◆ **BRIEF**: Repeat the records below verbatim and include no pictures.

(Object transformation records)
• • • • •
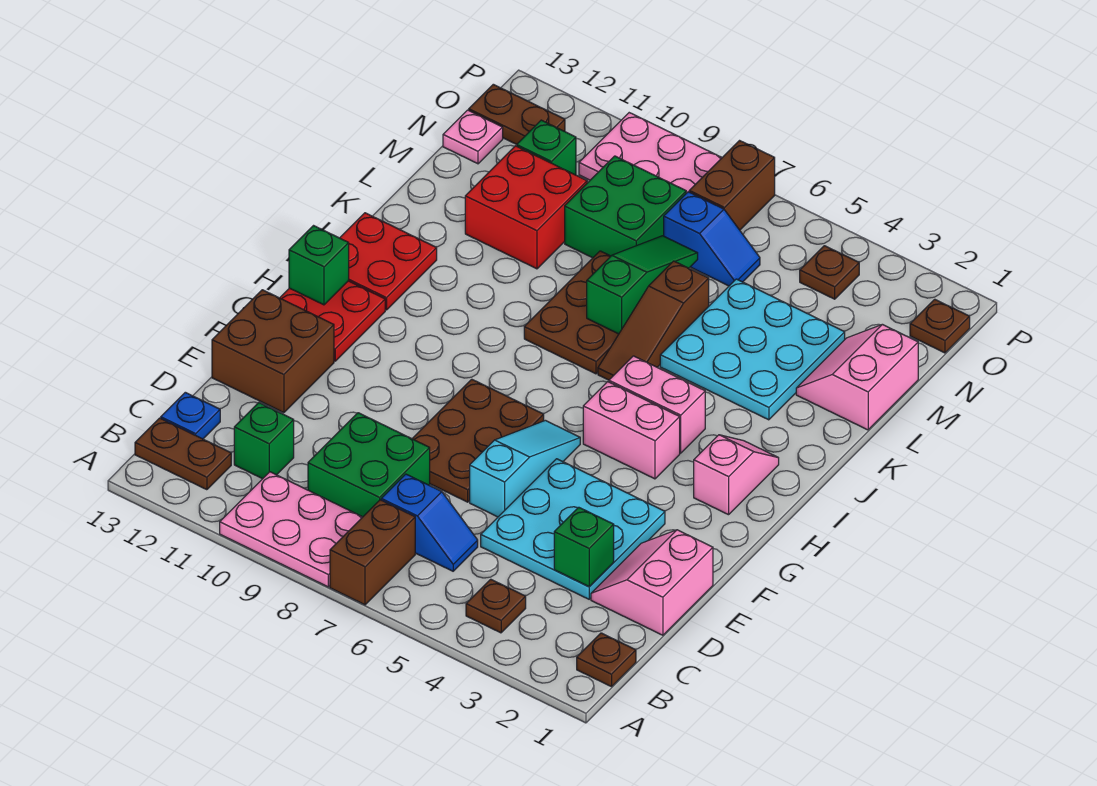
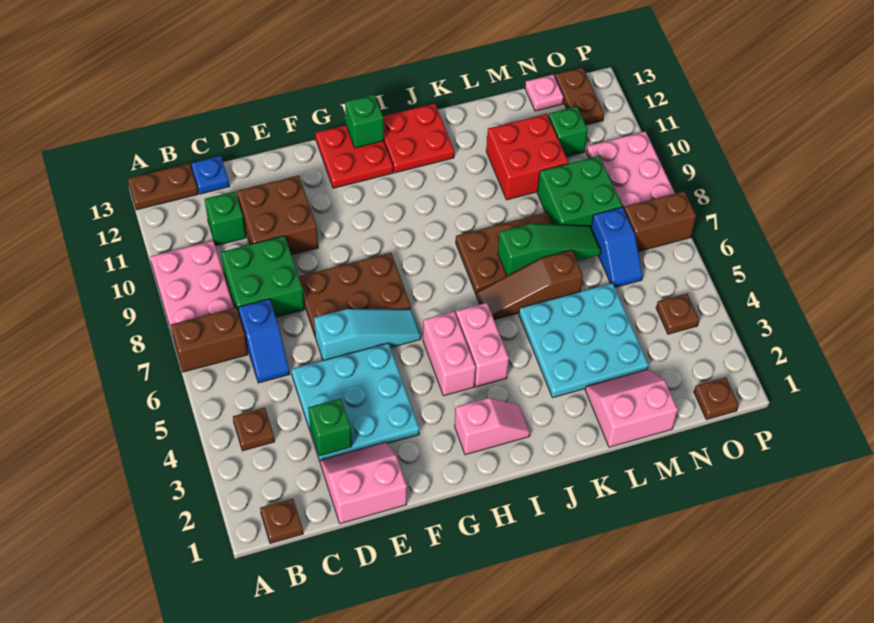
brown plate B12:B13 level 1 -> brown plate A13:B13 level 1
brown brick E12:F13 level 1 -> brown brick D10:E11 level 1

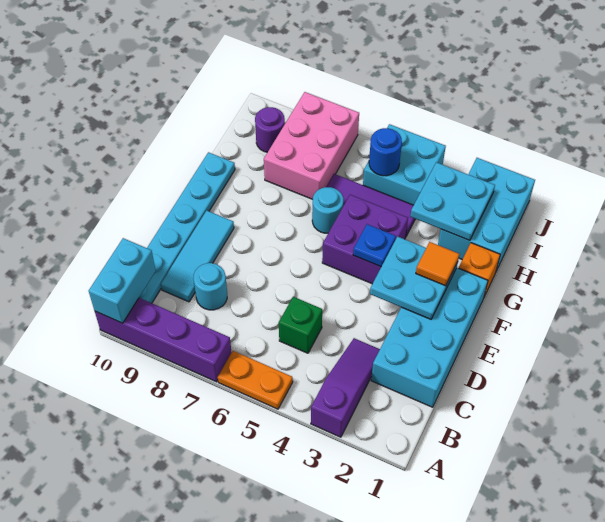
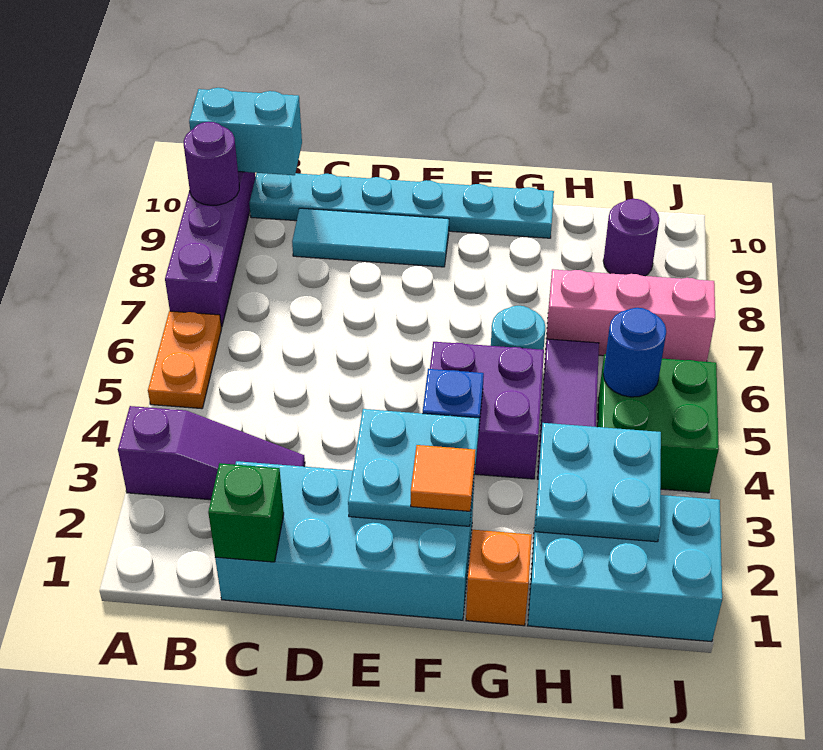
none -> purple round brick A9 level 2
green brick C5 level 1 -> green brick C1 level 2
cyan round brick C8 level 1 -> none
pink brick H7:J8 level 1 -> pink brick H7:J7 level 1
cyan brick I4:J5 level 1 -> green brick I4:J5 level 1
• • • • •
◆ **COMPLETED TASK**:
brown plate B12:B13 level 1 -> brown plate A13:B13 level 1
brown brick E12:F13 level 1 -> brown brick D10:E11 level 1

none -> purple round brick A9 level 2
green brick C5 level 1 -> green brick C1 level 2
cyan round brick C8 level 1 -> none
pink brick H7:J8 level 1 -> pink brick H7:J7 level 1
cyan brick I4:J5 level 1 -> green brick I4:J5 level 1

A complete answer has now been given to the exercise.